(Stored records)
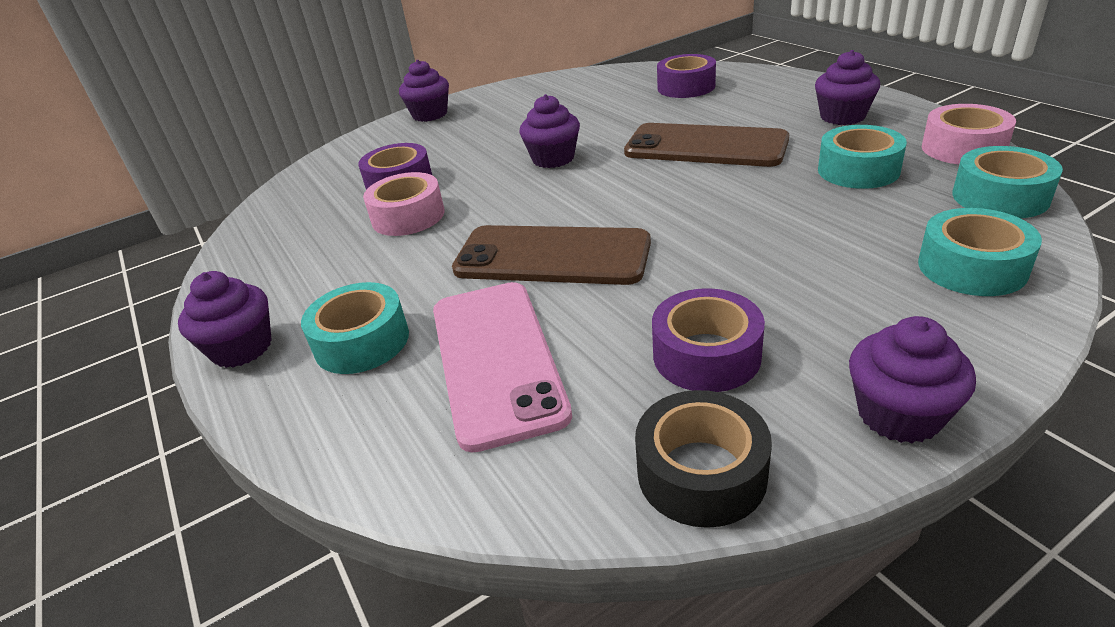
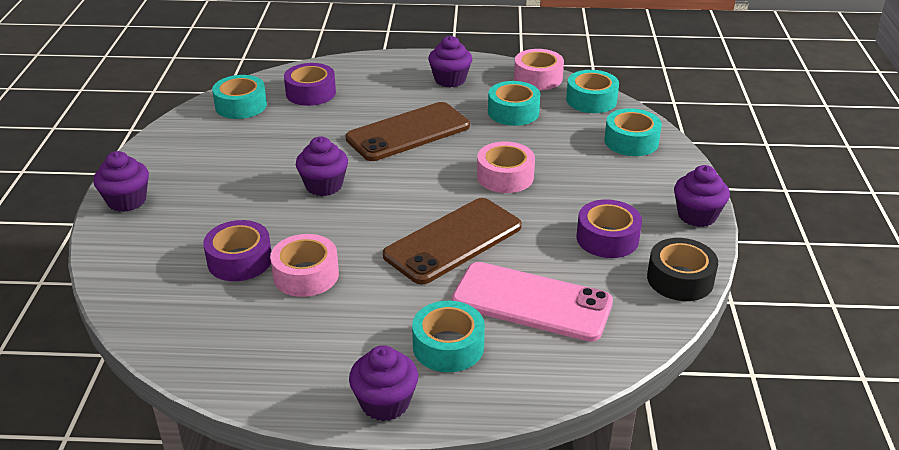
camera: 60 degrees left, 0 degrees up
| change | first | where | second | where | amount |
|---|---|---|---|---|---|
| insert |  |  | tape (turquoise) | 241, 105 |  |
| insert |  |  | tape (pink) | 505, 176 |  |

* _Try it_: Every line in the data above that includes the word "tape" should be copied.

* _Task solution_:
| insert |  |  | tape (turquoise) | 241, 105 |  |
| insert |  |  | tape (pink) | 505, 176 |  |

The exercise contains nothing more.